### WHAT IS NEEDED
Copy nothing from the entries below except the lines from the one containing "plant: (401, 265)" through the one containing "plant: (193, 413)", and copy those exactly.

### MATERIAL PROVIDED
------------

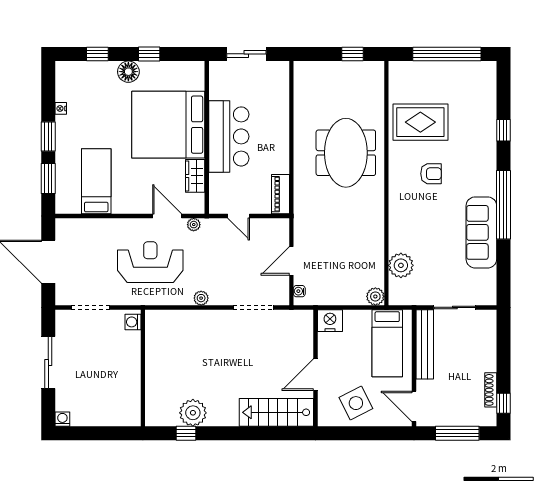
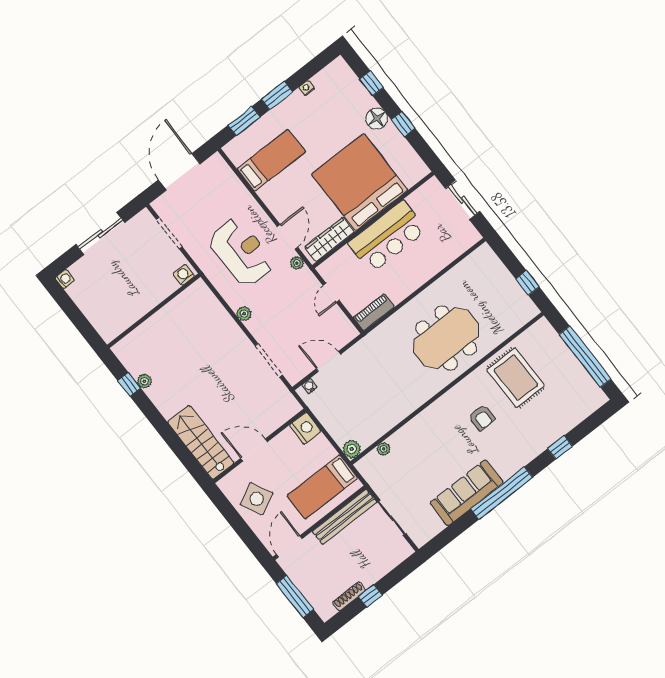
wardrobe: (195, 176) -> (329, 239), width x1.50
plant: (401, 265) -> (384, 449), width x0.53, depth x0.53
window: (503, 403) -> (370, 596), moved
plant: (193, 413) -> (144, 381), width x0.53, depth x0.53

------------

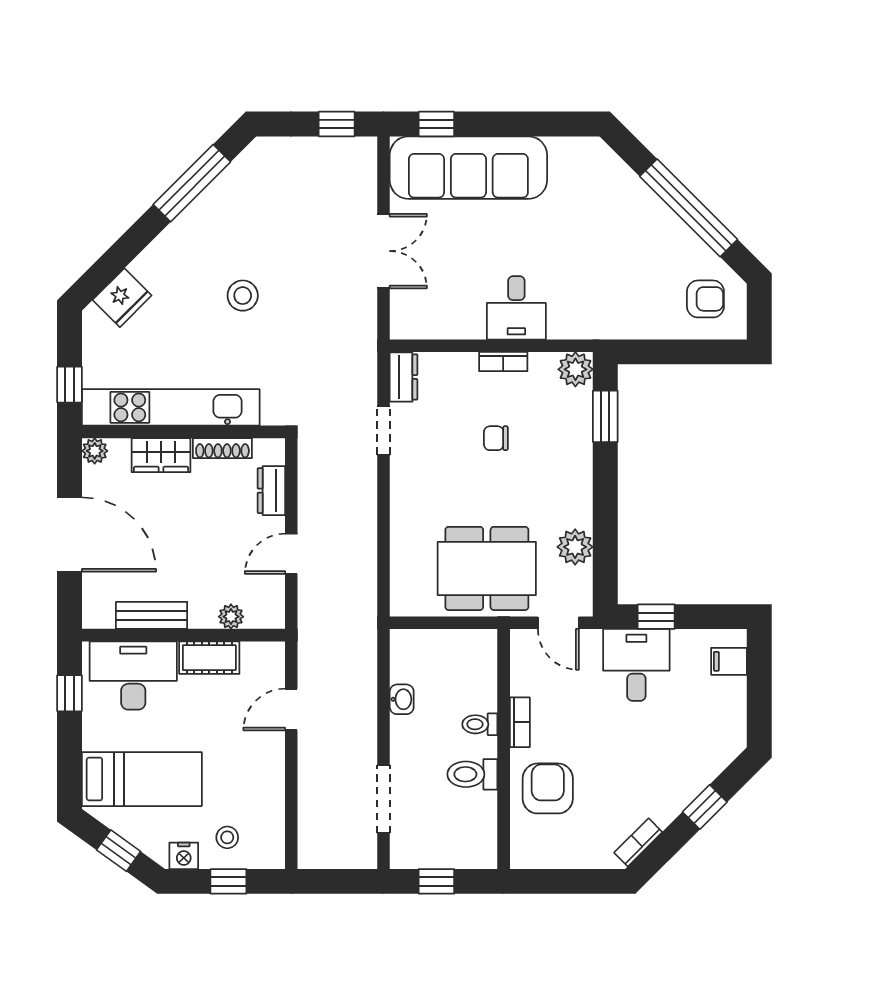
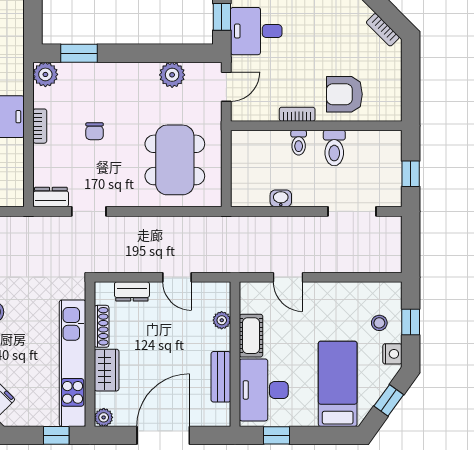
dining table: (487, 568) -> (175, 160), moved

------------

### ANSWER SPACE
plant: (401, 265) -> (384, 449), width x0.53, depth x0.53
window: (503, 403) -> (370, 596), moved
plant: (193, 413) -> (144, 381), width x0.53, depth x0.53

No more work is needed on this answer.